Answer with one number only: how many lines in this material contain the word "yellow"?

DATA IN THIS EXERCISE:
--- START ---

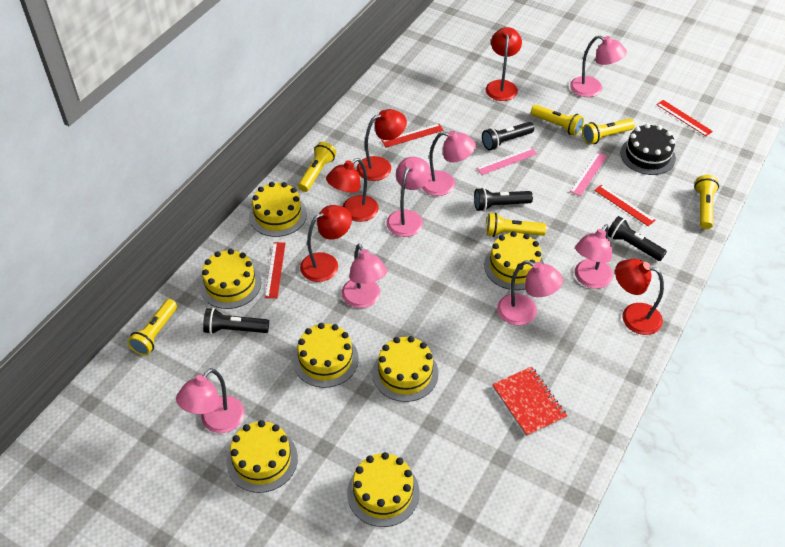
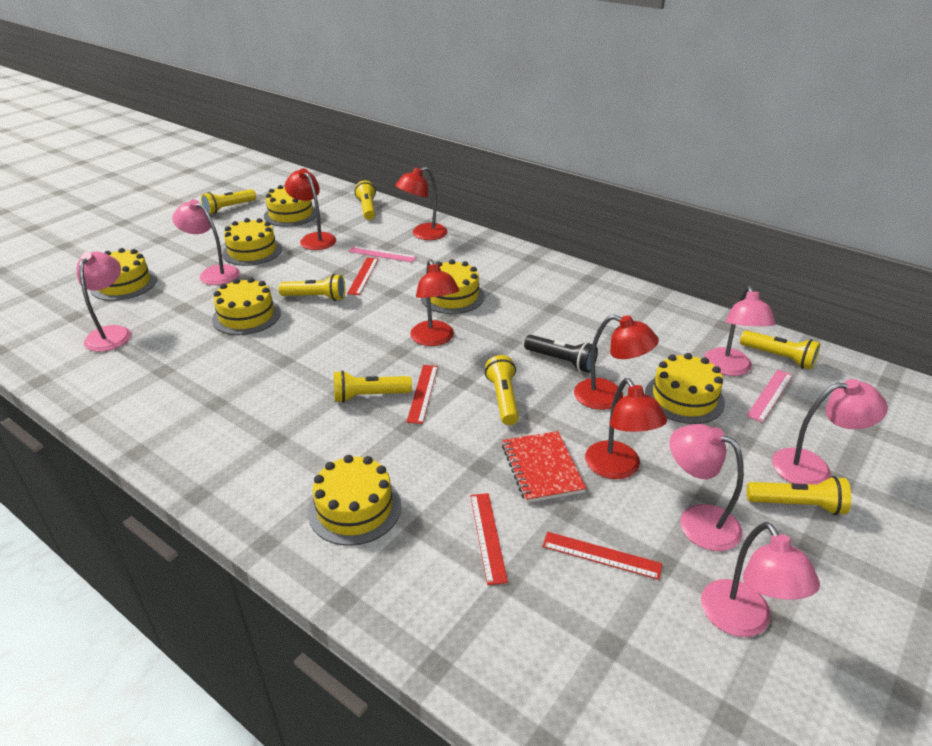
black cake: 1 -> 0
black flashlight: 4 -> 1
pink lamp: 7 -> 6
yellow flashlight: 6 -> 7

--- END ---
--- START ---

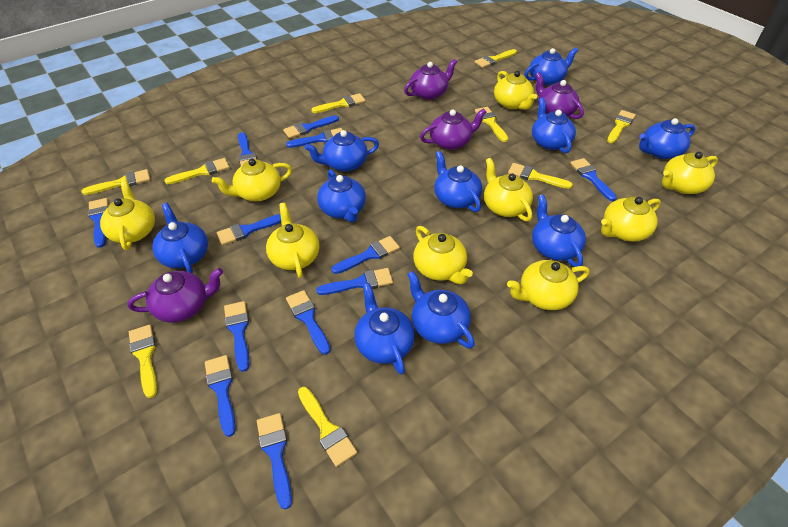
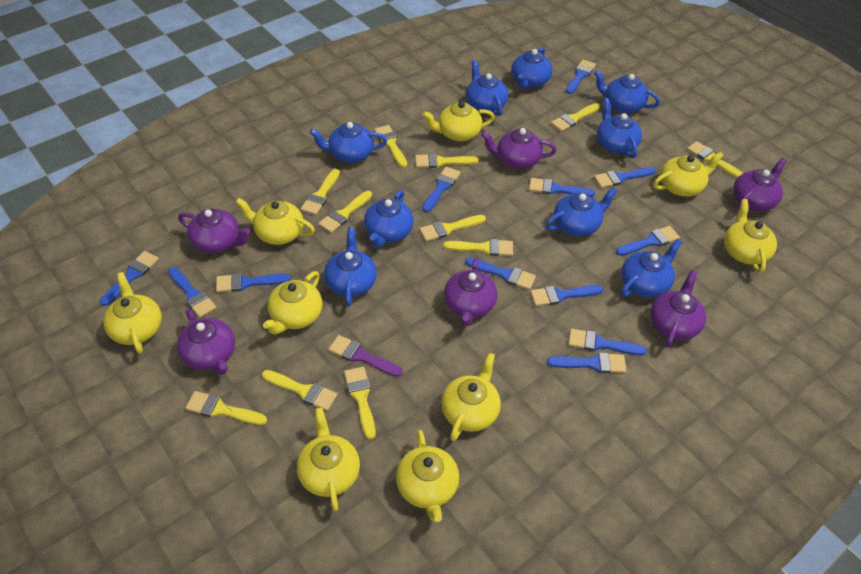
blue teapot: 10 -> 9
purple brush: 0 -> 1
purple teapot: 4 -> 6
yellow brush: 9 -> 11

--- END ---
--- START ---

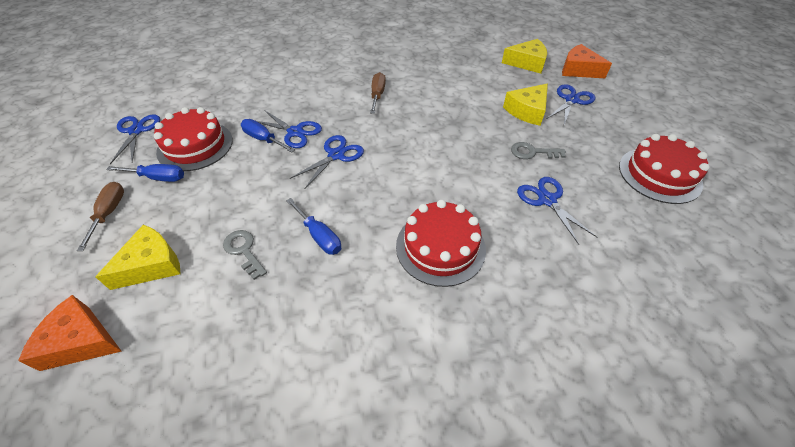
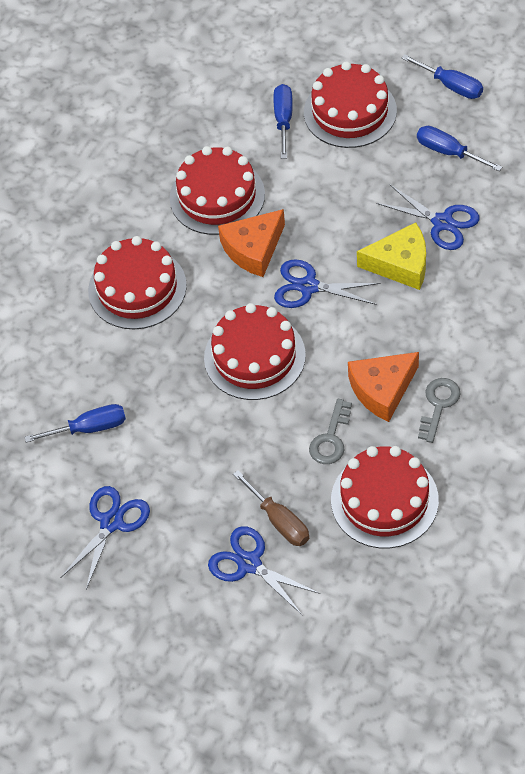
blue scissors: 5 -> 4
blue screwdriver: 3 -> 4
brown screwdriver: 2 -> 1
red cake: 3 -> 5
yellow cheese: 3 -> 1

--- END ---

TASK ANSWER: 3